### Exercise prompt
Transcribe the data in full and exactly, omitting any pictures.

### Provided data

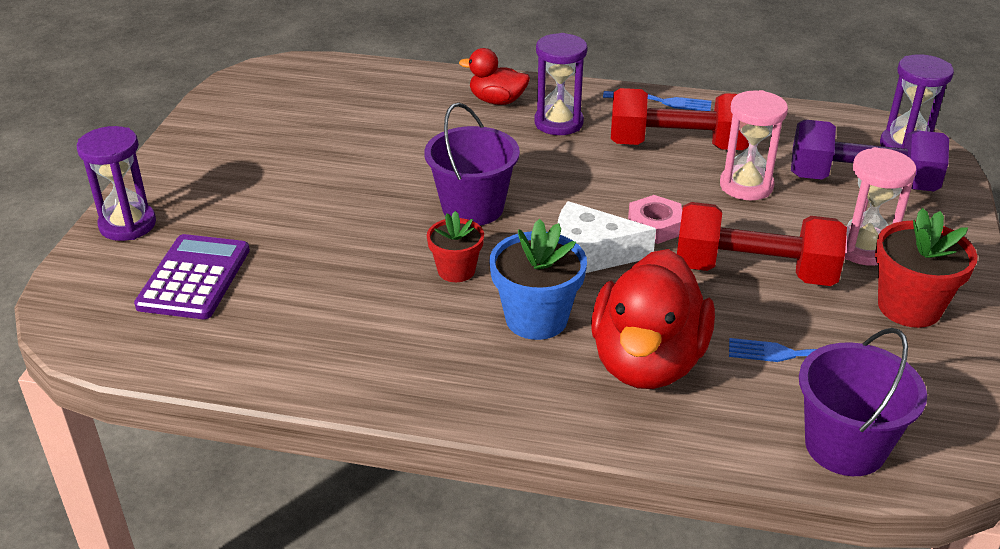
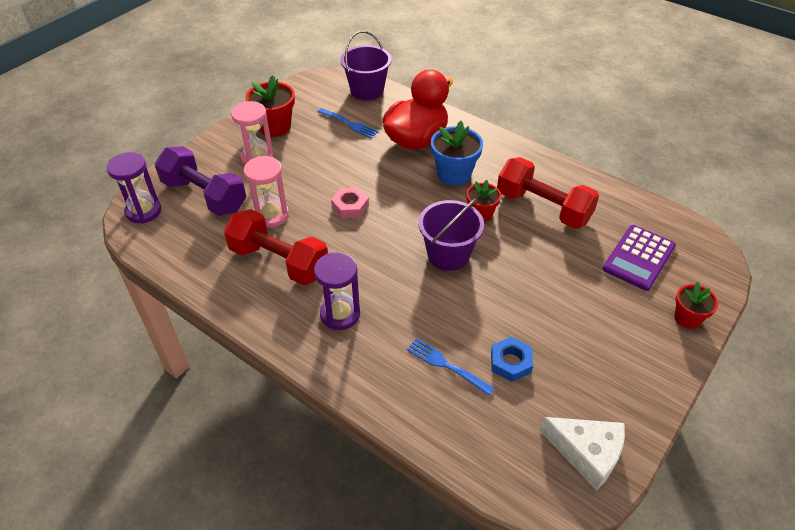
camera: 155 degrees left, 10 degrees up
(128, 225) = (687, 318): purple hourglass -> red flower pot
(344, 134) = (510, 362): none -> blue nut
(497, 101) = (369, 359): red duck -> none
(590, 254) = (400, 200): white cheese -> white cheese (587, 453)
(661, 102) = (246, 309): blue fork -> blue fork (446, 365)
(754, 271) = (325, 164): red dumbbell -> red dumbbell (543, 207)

### Task result
camera: 155 degrees left, 10 degrees up
(128, 225) = (687, 318): purple hourglass -> red flower pot
(344, 134) = (510, 362): none -> blue nut
(497, 101) = (369, 359): red duck -> none
(590, 254) = (400, 200): white cheese -> white cheese (587, 453)
(661, 102) = (246, 309): blue fork -> blue fork (446, 365)
(754, 271) = (325, 164): red dumbbell -> red dumbbell (543, 207)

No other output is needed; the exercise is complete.